Coordinate-based object records
┌──

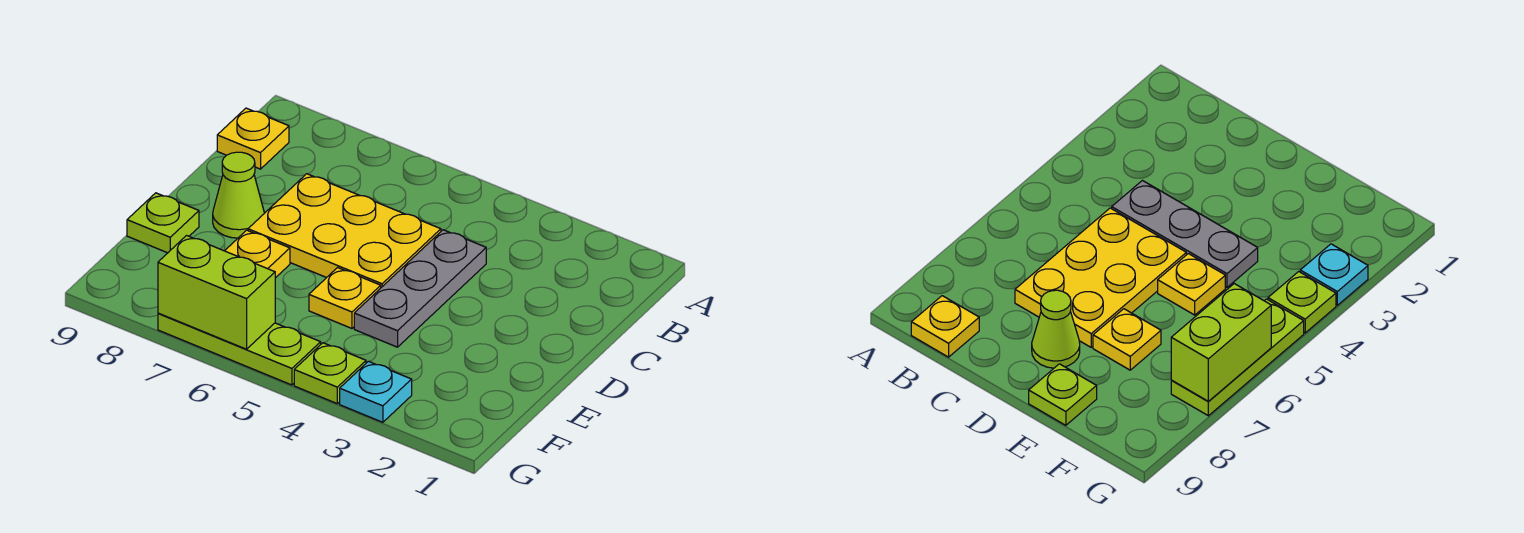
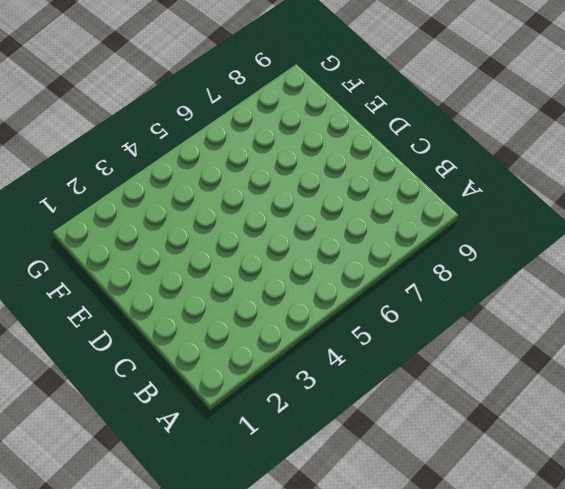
none -> yellow plate B9 level 1
none -> grey plate C4:E4 level 1

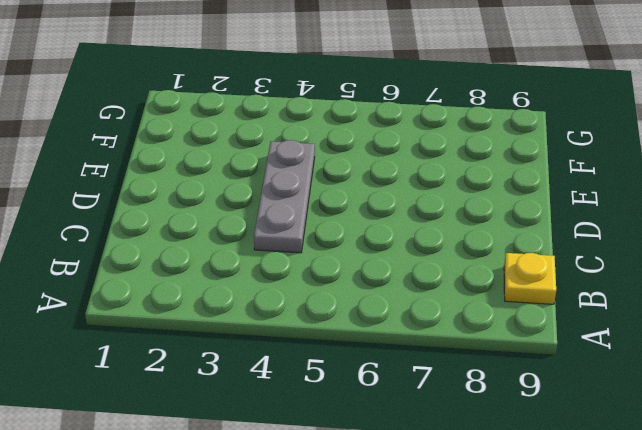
none -> yellow plate C5:D7 level 1
none -> lime cone D8 level 1

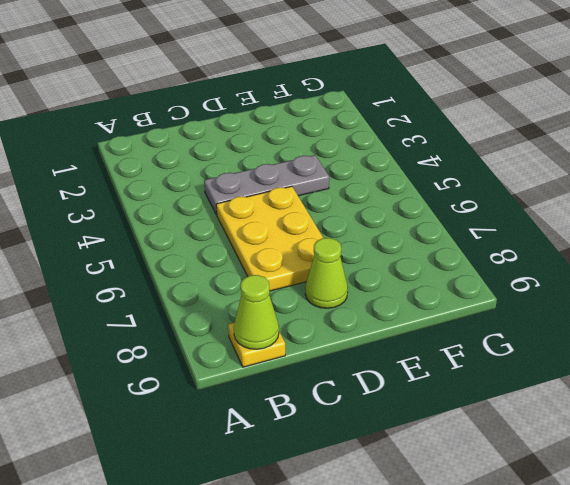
lime cone B9 level 2 -> none
none -> yellow plate E5 level 1
none -> yellow plate E7 level 1

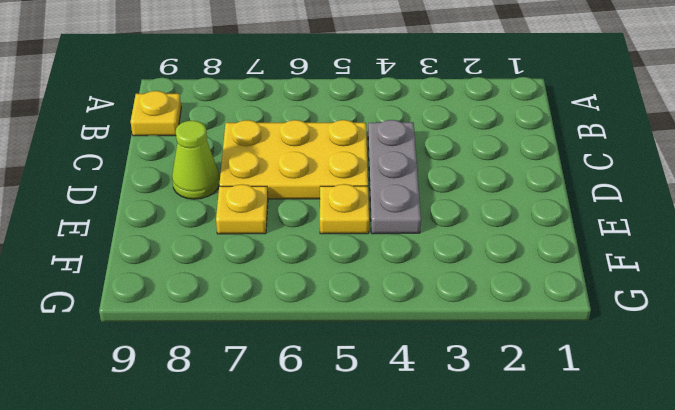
none -> lime plate E9 level 1
none -> cyan plate G3 level 1

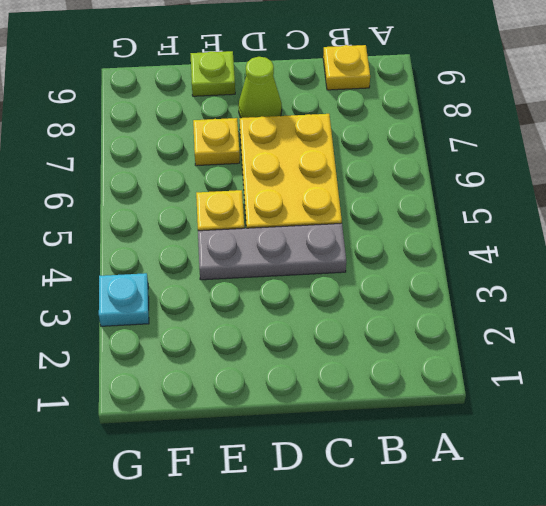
none -> lime plate G4 level 1
none -> lime plate G5:G7 level 1

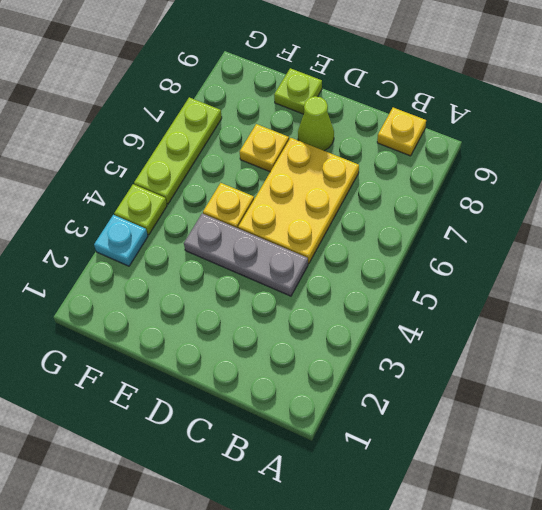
none -> lime brick G6:G7 level 2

└──

**Assignment:** Retype word for word the span of lines above that begins with the line containing "none -> lime cone D8 level 1" and ends with the last line of the records; skip all pictures.

**Task output:**
none -> lime cone D8 level 1

lime cone B9 level 2 -> none
none -> yellow plate E5 level 1
none -> yellow plate E7 level 1

none -> lime plate E9 level 1
none -> cyan plate G3 level 1

none -> lime plate G4 level 1
none -> lime plate G5:G7 level 1

none -> lime brick G6:G7 level 2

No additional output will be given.